━━━ DATA FOR THIS TASK
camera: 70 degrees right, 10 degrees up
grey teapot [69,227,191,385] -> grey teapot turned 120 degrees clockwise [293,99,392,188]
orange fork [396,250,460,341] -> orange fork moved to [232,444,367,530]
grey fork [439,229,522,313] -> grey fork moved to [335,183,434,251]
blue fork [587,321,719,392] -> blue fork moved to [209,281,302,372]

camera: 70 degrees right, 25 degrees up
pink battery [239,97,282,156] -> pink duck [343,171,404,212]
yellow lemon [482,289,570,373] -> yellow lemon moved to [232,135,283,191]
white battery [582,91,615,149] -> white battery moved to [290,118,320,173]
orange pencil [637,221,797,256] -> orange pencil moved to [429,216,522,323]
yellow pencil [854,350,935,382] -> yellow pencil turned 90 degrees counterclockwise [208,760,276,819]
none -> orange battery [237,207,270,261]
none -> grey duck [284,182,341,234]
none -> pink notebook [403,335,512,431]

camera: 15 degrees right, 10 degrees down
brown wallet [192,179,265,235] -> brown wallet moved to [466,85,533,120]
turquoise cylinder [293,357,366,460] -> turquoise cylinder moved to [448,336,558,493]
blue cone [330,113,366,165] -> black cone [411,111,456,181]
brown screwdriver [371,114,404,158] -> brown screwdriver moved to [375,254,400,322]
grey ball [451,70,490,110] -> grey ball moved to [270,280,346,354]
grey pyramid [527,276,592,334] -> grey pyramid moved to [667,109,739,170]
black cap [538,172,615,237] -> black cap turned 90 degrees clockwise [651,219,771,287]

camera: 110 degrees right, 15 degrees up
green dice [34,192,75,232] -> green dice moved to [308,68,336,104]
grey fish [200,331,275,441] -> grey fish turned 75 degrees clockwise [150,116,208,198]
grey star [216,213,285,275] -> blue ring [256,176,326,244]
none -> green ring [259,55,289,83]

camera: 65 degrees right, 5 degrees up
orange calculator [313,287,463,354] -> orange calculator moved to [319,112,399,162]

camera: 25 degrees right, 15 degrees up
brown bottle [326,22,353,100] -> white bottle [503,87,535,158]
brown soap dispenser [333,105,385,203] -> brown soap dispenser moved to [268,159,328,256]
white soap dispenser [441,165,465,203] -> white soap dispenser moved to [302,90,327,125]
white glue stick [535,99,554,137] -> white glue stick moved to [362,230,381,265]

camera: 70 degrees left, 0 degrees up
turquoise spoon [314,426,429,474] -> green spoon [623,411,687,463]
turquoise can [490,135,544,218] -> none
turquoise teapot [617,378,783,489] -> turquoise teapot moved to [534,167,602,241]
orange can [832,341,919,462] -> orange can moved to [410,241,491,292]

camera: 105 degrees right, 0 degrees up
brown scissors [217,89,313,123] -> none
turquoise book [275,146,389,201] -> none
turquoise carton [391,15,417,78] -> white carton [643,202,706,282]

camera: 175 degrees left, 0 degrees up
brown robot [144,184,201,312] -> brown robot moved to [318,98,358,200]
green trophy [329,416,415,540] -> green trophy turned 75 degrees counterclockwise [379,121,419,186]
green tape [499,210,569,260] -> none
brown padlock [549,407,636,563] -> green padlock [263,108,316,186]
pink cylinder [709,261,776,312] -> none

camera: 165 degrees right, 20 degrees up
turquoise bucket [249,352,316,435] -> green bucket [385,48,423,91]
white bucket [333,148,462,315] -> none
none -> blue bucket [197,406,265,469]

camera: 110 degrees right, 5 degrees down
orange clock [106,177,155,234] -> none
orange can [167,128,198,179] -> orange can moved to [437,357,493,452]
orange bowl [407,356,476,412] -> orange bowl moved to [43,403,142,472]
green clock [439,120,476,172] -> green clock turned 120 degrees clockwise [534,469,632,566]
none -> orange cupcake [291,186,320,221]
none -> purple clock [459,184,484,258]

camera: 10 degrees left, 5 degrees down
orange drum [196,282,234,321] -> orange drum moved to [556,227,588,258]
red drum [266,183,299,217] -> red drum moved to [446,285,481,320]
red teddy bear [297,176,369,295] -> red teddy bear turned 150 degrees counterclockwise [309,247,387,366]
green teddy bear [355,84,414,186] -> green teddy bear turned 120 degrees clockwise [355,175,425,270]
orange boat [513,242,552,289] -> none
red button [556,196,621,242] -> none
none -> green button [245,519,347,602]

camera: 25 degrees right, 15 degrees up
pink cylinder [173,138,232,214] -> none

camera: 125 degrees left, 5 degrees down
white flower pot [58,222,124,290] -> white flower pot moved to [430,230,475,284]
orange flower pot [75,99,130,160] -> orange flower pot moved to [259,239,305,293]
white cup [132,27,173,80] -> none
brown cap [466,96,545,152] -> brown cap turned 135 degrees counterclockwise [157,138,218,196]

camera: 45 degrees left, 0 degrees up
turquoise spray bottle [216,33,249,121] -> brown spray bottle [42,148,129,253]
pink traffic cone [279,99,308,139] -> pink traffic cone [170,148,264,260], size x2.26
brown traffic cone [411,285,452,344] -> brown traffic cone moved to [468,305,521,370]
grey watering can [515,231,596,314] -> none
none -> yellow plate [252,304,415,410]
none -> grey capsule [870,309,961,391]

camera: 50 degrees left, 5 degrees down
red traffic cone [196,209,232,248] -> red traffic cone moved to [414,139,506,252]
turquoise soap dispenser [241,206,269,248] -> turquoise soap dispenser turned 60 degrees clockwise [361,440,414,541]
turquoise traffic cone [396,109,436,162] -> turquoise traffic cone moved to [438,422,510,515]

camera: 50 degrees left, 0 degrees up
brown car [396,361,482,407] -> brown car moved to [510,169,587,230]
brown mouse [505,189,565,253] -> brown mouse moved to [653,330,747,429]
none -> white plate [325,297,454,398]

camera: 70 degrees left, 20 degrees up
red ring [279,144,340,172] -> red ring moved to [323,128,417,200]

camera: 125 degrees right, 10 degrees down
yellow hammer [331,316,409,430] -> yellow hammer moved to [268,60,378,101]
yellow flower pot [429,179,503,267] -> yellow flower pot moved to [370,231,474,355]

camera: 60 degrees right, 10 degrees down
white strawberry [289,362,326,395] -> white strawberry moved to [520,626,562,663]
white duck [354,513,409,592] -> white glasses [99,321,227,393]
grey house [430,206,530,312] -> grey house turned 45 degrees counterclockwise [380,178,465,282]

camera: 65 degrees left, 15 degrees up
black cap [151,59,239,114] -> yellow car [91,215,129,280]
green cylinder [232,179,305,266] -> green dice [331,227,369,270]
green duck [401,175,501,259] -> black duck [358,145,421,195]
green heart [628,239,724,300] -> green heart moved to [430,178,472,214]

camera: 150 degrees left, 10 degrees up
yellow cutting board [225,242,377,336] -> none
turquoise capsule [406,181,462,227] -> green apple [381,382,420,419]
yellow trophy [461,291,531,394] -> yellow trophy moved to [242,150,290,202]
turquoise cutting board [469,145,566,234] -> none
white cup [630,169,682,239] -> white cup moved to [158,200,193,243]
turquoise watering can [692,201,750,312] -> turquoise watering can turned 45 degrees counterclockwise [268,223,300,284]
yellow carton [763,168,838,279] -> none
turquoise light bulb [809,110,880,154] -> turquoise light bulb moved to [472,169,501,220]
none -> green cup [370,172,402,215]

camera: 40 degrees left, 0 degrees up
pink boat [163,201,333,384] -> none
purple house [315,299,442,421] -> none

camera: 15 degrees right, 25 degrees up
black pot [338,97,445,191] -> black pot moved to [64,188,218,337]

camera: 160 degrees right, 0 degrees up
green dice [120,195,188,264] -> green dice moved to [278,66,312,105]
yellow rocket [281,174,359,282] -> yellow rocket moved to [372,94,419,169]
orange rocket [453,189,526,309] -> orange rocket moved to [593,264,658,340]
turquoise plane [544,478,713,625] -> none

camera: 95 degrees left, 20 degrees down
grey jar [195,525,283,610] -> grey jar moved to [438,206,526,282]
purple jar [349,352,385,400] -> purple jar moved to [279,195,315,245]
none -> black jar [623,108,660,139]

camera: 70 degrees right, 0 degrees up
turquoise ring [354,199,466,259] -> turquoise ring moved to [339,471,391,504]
━━━━━━
**WHAT IS BEING ASKED:** Show all lines above holding the word "black".

**RESULT BELOW:**
blue cone [330,113,366,165] -> black cone [411,111,456,181]
black cap [538,172,615,237] -> black cap turned 90 degrees clockwise [651,219,771,287]
black cap [151,59,239,114] -> yellow car [91,215,129,280]
green duck [401,175,501,259] -> black duck [358,145,421,195]
black pot [338,97,445,191] -> black pot moved to [64,188,218,337]
none -> black jar [623,108,660,139]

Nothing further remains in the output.